** Work instruction **
From the line containing "red cross: (429, 458) -> (397, 389), moved" down to the line containing "black square: (358, 457)" in the records below, reproduce every line exactly, ends included, and omit all others.
-- Opening Marker --
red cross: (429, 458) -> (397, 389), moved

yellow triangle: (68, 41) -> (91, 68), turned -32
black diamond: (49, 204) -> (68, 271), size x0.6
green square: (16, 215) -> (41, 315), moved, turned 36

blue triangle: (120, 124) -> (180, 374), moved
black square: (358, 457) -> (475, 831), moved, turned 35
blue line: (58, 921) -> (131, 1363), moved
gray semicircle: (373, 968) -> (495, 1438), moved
-- Closing Marker --
-- Opening Marker --
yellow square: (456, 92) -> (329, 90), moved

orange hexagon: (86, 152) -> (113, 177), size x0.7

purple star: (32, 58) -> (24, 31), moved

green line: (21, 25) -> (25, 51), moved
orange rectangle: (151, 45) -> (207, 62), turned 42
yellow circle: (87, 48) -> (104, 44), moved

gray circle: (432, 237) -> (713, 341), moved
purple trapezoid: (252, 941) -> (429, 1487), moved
-- Closing Marker --
** Answer to this exercise **
red cross: (429, 458) -> (397, 389), moved

yellow triangle: (68, 41) -> (91, 68), turned -32
black diamond: (49, 204) -> (68, 271), size x0.6
green square: (16, 215) -> (41, 315), moved, turned 36

blue triangle: (120, 124) -> (180, 374), moved
black square: (358, 457) -> (475, 831), moved, turned 35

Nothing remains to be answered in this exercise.